• _Problem statement_:
Lay out as a JSON list of strings the lines of the data from the one containing "yellow semicircle: rotated" through the end of the data, both ends included, with one string per line and blank lines left out. Leave the pictures out of the answer.

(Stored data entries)
***
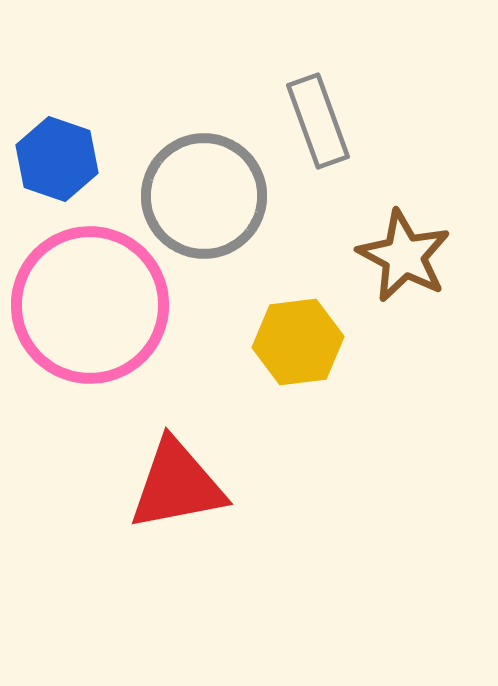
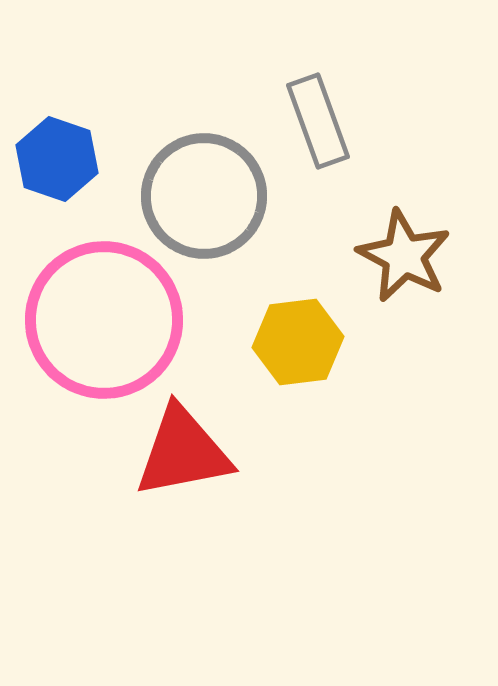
pink circle: moved 14 px right, 15 px down
red triangle: moved 6 px right, 33 px up
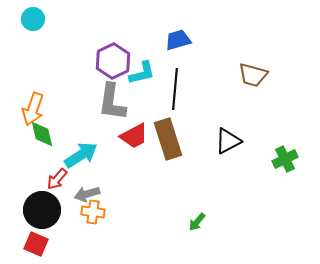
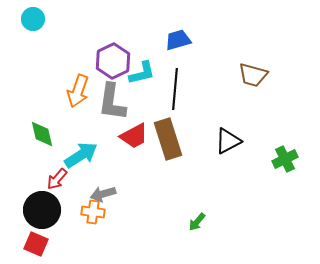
orange arrow: moved 45 px right, 18 px up
gray arrow: moved 16 px right
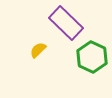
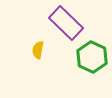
yellow semicircle: rotated 36 degrees counterclockwise
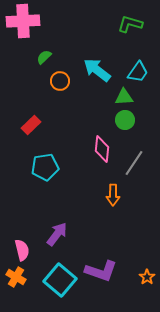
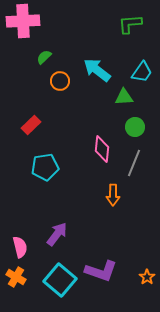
green L-shape: rotated 20 degrees counterclockwise
cyan trapezoid: moved 4 px right
green circle: moved 10 px right, 7 px down
gray line: rotated 12 degrees counterclockwise
pink semicircle: moved 2 px left, 3 px up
***
• _Solution to the problem_:
[
  "yellow semicircle: rotated 36 degrees counterclockwise",
  "green L-shape: rotated 20 degrees counterclockwise",
  "cyan trapezoid: moved 4 px right",
  "green circle: moved 10 px right, 7 px down",
  "gray line: rotated 12 degrees counterclockwise",
  "pink semicircle: moved 2 px left, 3 px up"
]